WHAT YOU HAVE TO DO: From the records below, give the number of lines that include the word "RESET". Add no other words.

EXCERPTED DATA:

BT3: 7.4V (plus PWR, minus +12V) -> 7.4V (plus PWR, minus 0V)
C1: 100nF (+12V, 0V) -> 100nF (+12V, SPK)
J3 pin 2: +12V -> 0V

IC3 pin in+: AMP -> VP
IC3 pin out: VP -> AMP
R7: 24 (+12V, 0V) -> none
==
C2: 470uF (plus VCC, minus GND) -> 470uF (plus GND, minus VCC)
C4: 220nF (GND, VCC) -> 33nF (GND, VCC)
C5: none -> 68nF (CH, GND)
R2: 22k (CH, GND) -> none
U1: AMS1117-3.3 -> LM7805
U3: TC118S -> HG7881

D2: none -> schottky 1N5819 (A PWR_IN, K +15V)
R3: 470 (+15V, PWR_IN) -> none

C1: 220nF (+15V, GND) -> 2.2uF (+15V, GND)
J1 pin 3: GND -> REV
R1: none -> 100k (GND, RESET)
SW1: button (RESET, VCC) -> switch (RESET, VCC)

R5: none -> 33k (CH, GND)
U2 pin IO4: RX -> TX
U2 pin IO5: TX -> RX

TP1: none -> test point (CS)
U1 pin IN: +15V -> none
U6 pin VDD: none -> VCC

EXERCISE RESULT: 2